### TASK TO COMPLETE
Please return the lines of the data below, word for word, from the first line through the line containing "camera: 65 degrees right, 15 degrees up".

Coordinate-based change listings
________________________

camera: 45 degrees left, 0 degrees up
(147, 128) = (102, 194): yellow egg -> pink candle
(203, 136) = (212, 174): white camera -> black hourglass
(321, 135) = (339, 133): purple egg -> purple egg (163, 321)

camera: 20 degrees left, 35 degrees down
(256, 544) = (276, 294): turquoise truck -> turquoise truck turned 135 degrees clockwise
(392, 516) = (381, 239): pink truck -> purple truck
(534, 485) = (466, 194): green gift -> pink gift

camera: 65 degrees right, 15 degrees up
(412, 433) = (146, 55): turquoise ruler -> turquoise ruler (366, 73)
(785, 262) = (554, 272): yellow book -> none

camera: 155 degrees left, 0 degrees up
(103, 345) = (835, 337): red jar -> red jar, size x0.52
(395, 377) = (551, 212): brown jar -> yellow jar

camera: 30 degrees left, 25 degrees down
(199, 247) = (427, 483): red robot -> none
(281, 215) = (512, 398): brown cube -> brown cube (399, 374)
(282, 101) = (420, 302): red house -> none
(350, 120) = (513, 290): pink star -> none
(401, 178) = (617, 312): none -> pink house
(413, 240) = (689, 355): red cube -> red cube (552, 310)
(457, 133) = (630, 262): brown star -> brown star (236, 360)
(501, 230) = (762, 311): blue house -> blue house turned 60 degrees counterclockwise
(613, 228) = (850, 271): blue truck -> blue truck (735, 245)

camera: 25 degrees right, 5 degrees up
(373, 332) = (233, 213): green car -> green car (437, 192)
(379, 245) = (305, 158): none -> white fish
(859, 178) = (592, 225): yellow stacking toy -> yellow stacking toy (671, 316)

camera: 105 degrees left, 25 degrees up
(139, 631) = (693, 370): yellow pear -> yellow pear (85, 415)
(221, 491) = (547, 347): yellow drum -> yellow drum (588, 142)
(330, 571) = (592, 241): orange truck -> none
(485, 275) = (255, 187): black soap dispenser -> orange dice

________________________

### TASK RESULT
camera: 45 degrees left, 0 degrees up
(147, 128) = (102, 194): yellow egg -> pink candle
(203, 136) = (212, 174): white camera -> black hourglass
(321, 135) = (339, 133): purple egg -> purple egg (163, 321)

camera: 20 degrees left, 35 degrees down
(256, 544) = (276, 294): turquoise truck -> turquoise truck turned 135 degrees clockwise
(392, 516) = (381, 239): pink truck -> purple truck
(534, 485) = (466, 194): green gift -> pink gift

camera: 65 degrees right, 15 degrees up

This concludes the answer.